======== Supplied material ========
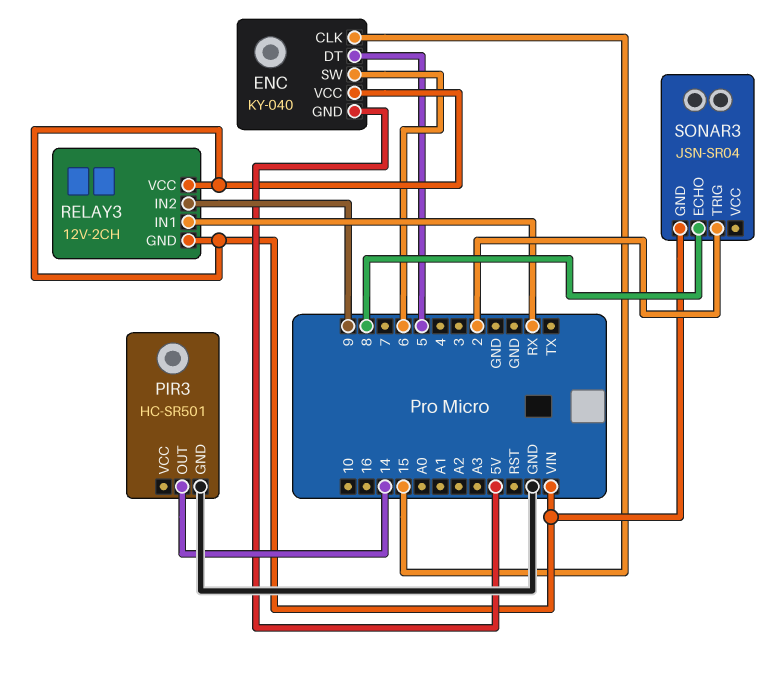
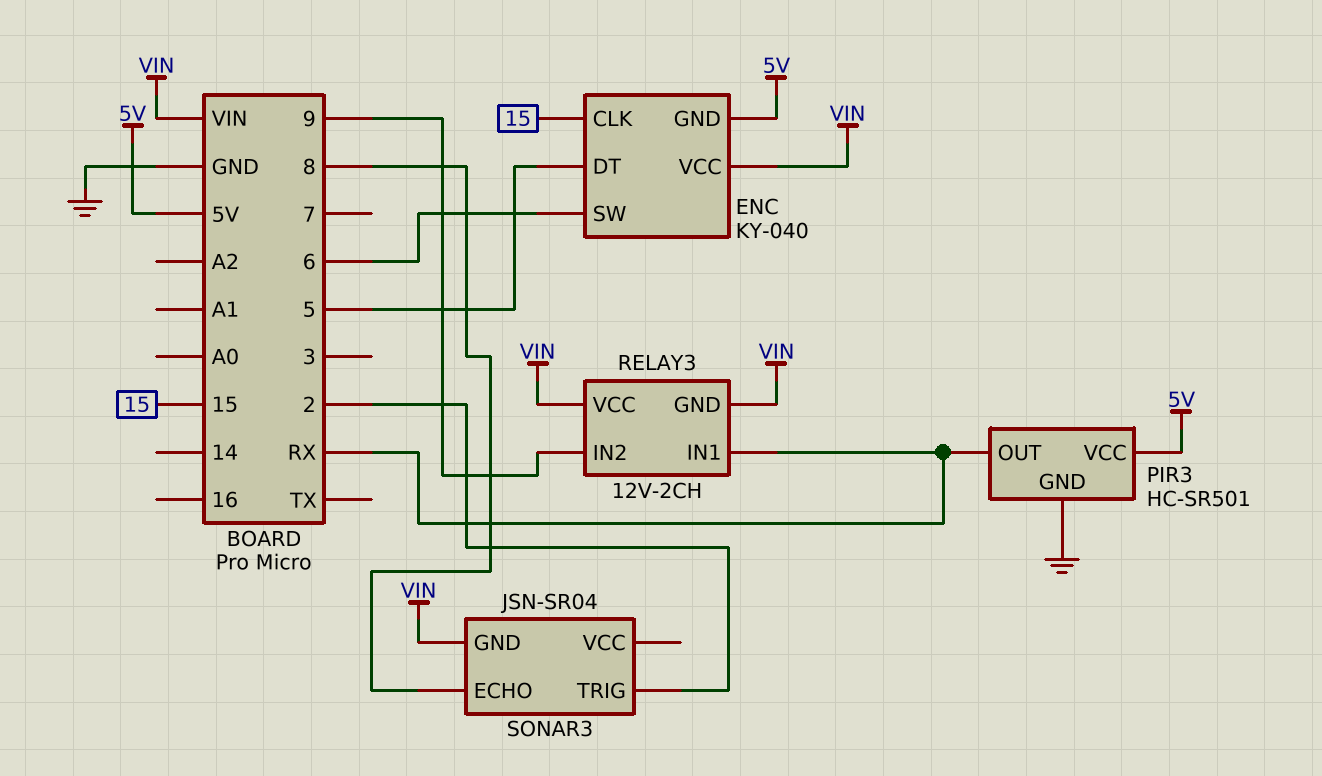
PIR3 pin OUT: 14 -> RX
PIR3 pin VCC: none -> 5V

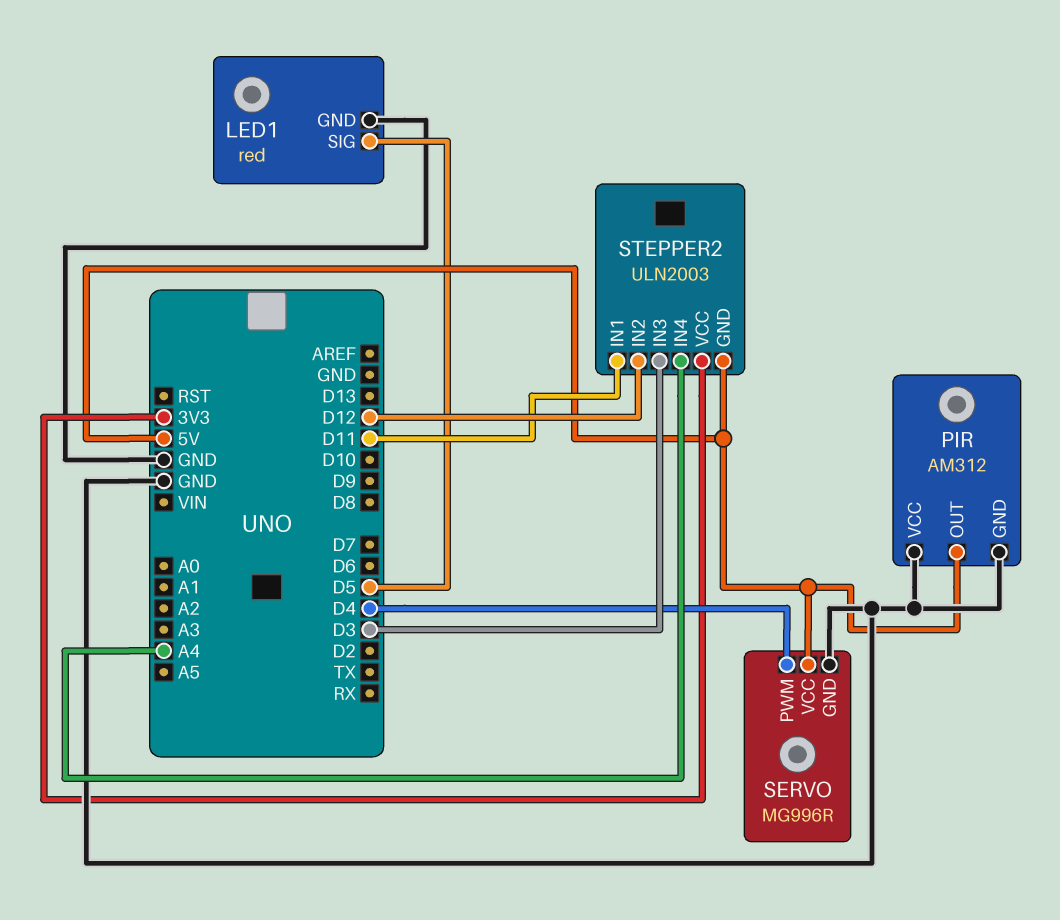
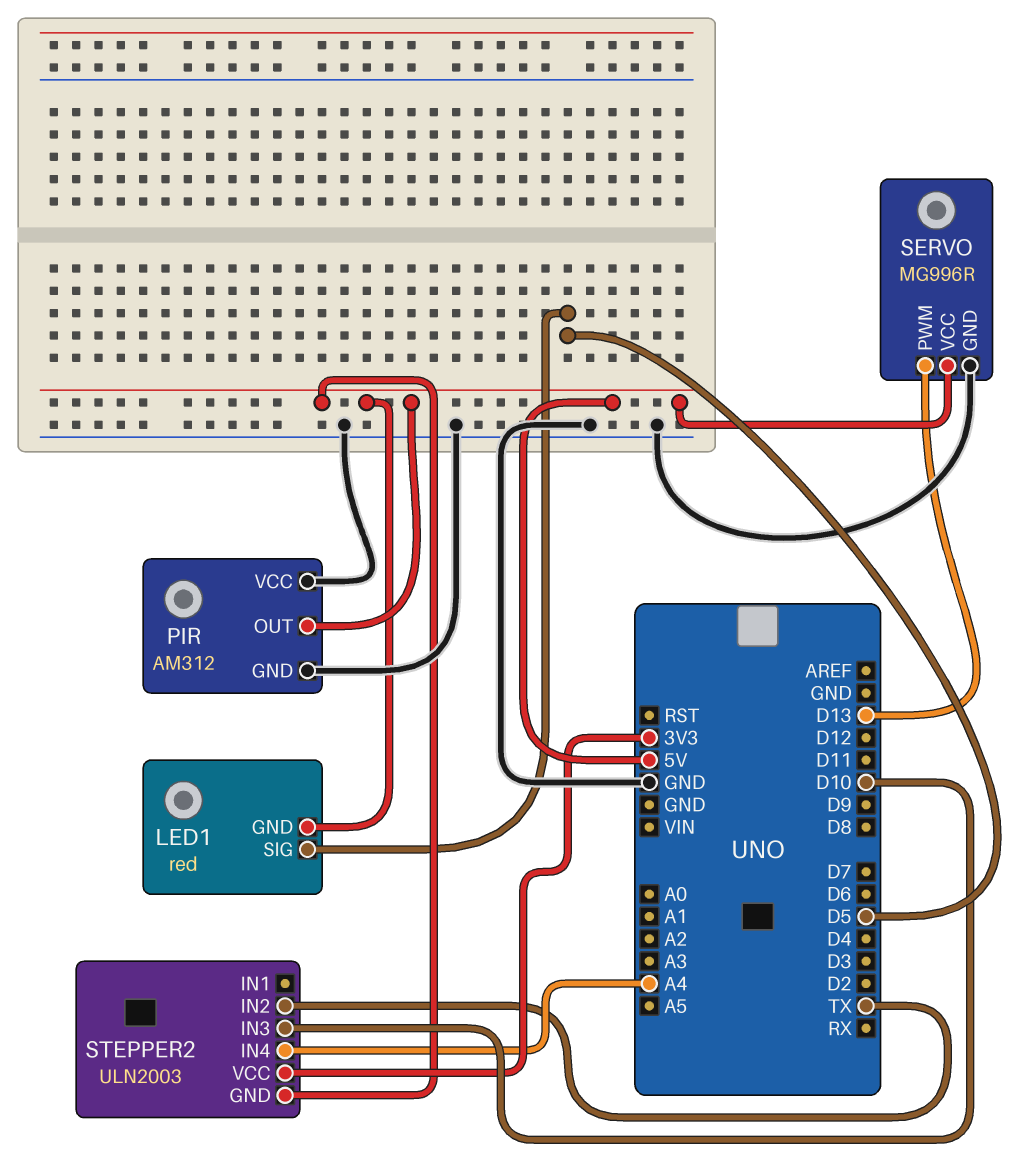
LED1 pin GND: GND -> 5V
SERVO pin PWM: D4 -> D13
STEPPER2 pin IN1: D11 -> none
STEPPER2 pin IN2: D12 -> TX
STEPPER2 pin IN3: D3 -> D10

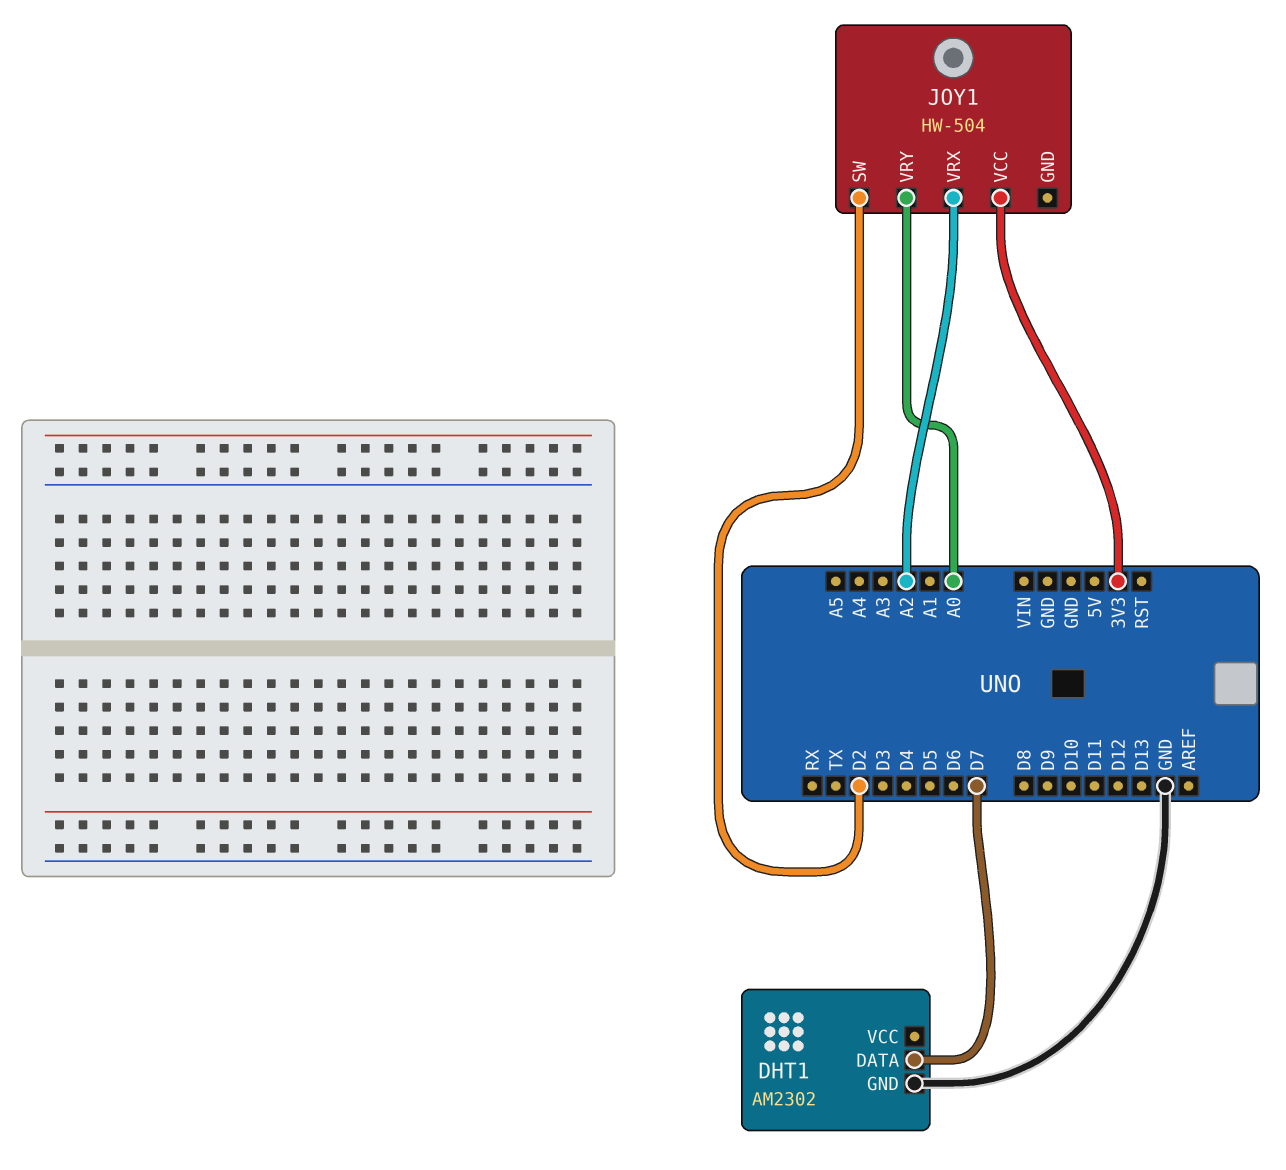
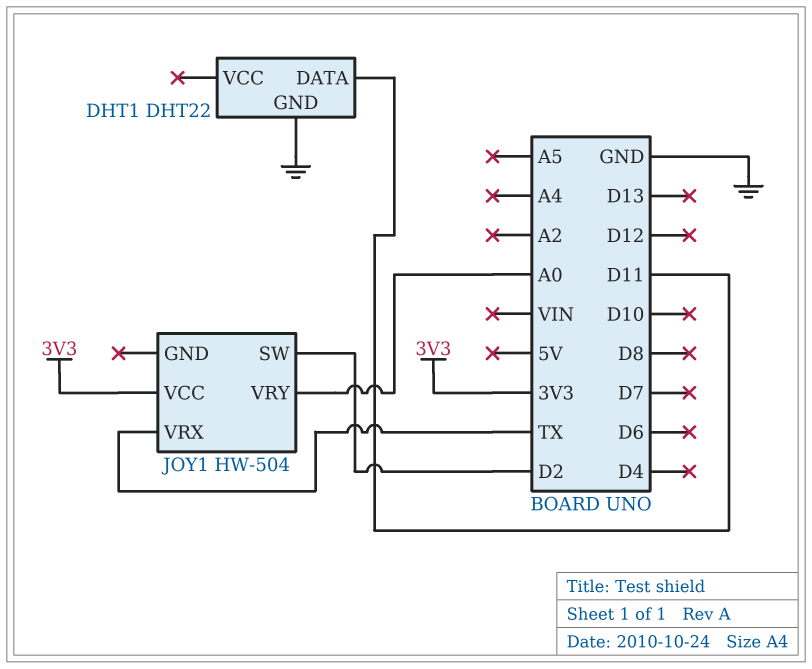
DHT1: AM2302 -> DHT22
DHT1 pin DATA: D7 -> D11
JOY1 pin VRX: A2 -> TX

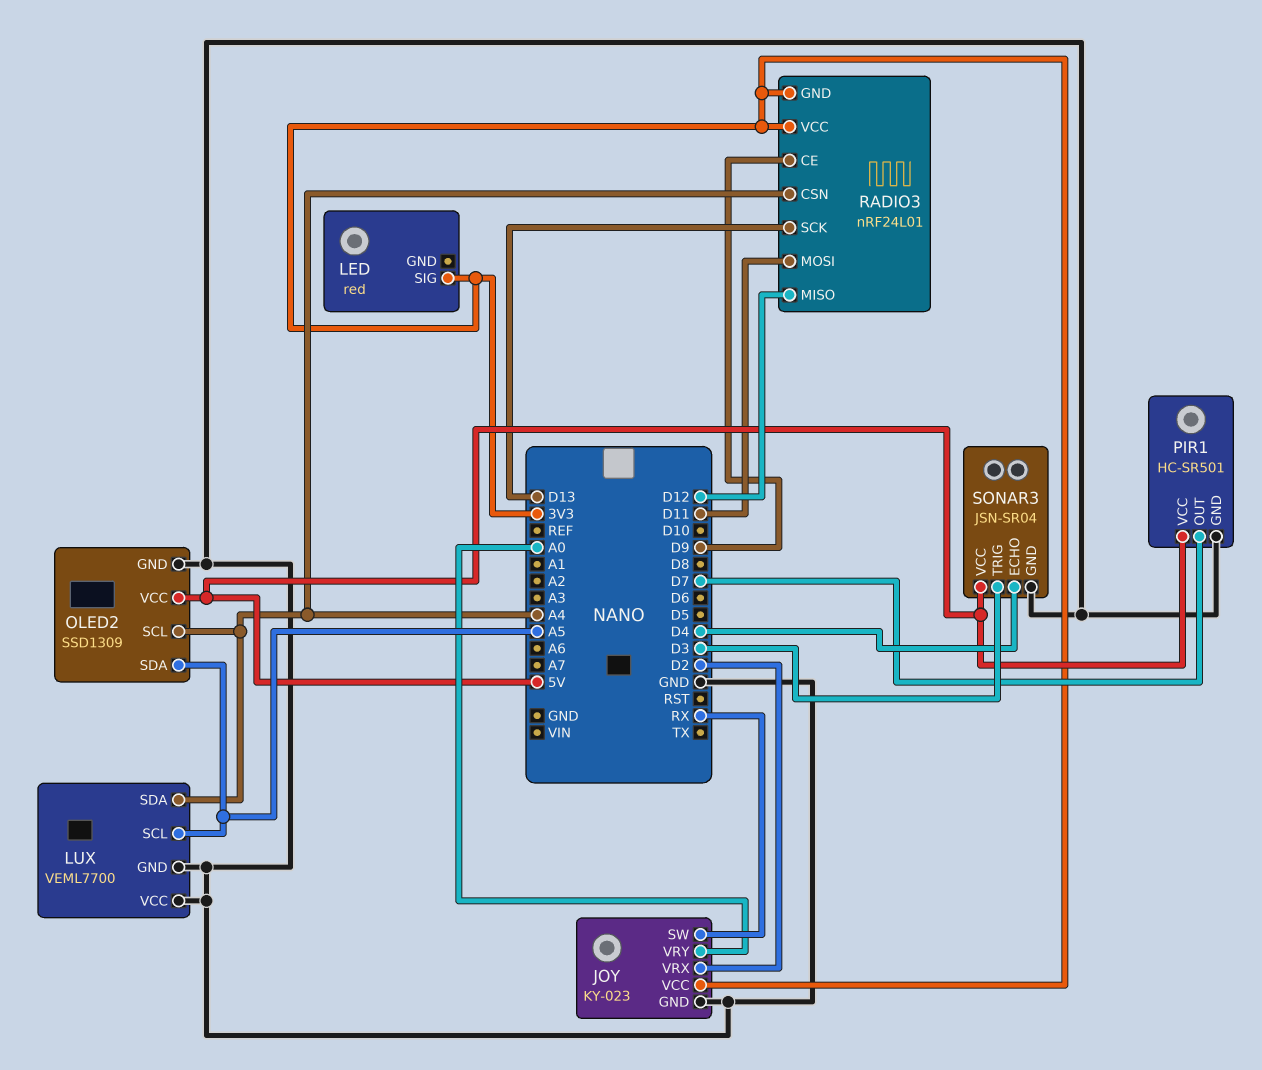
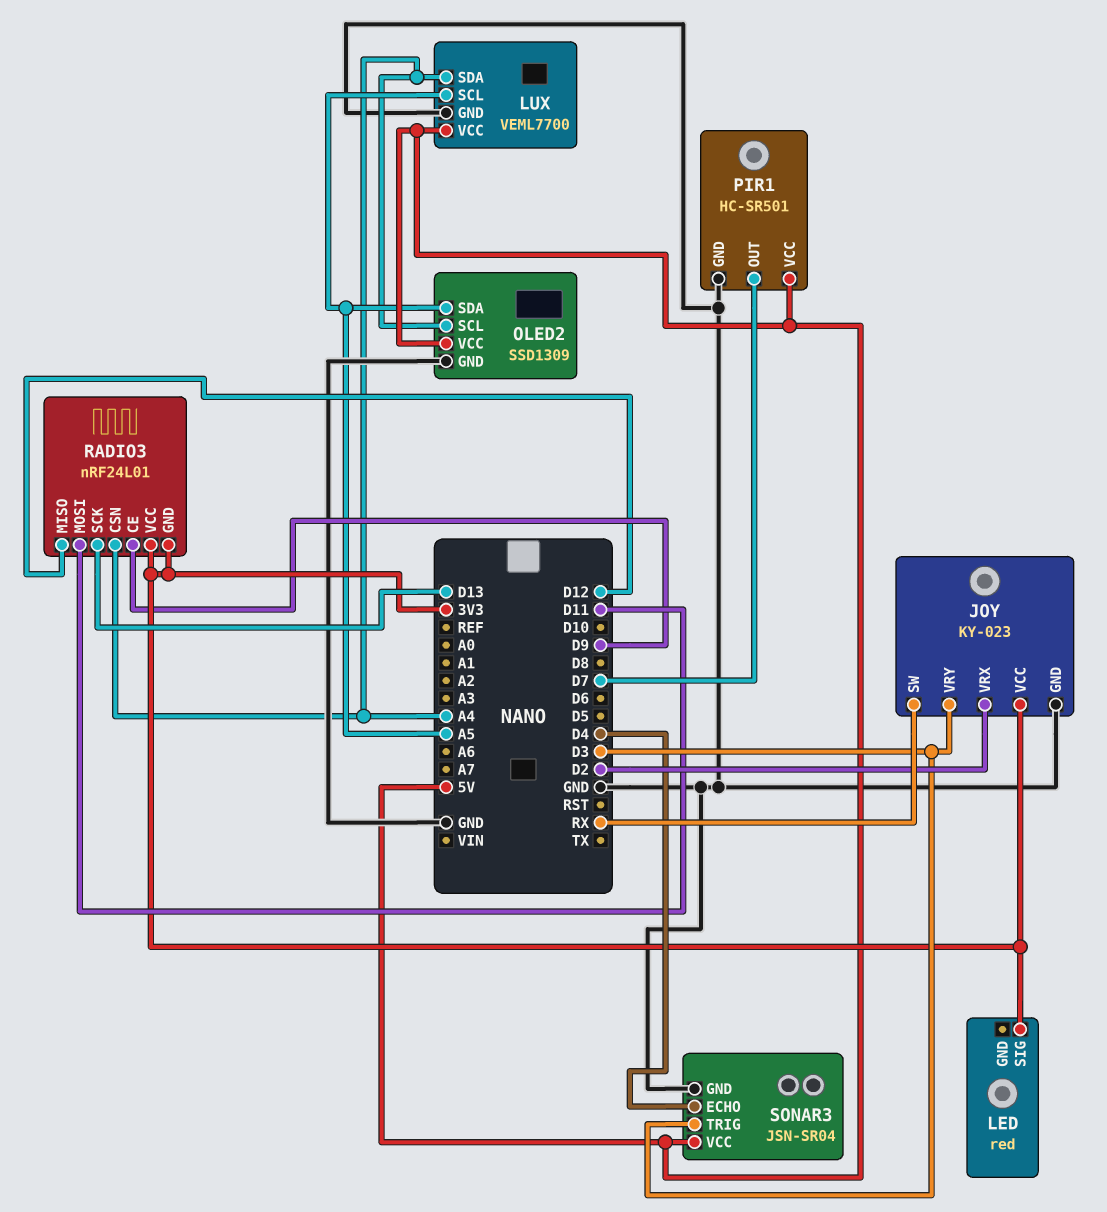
JOY pin VRY: A0 -> D3
LUX pin VCC: GND -> 5V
========
Write out exactly the lines that run from the one containing "SERVO pin PWM: D4 -> D13" to the last line of the entries above, both ends kept, pictures left out.

SERVO pin PWM: D4 -> D13
STEPPER2 pin IN1: D11 -> none
STEPPER2 pin IN2: D12 -> TX
STEPPER2 pin IN3: D3 -> D10

DHT1: AM2302 -> DHT22
DHT1 pin DATA: D7 -> D11
JOY1 pin VRX: A2 -> TX

JOY pin VRY: A0 -> D3
LUX pin VCC: GND -> 5V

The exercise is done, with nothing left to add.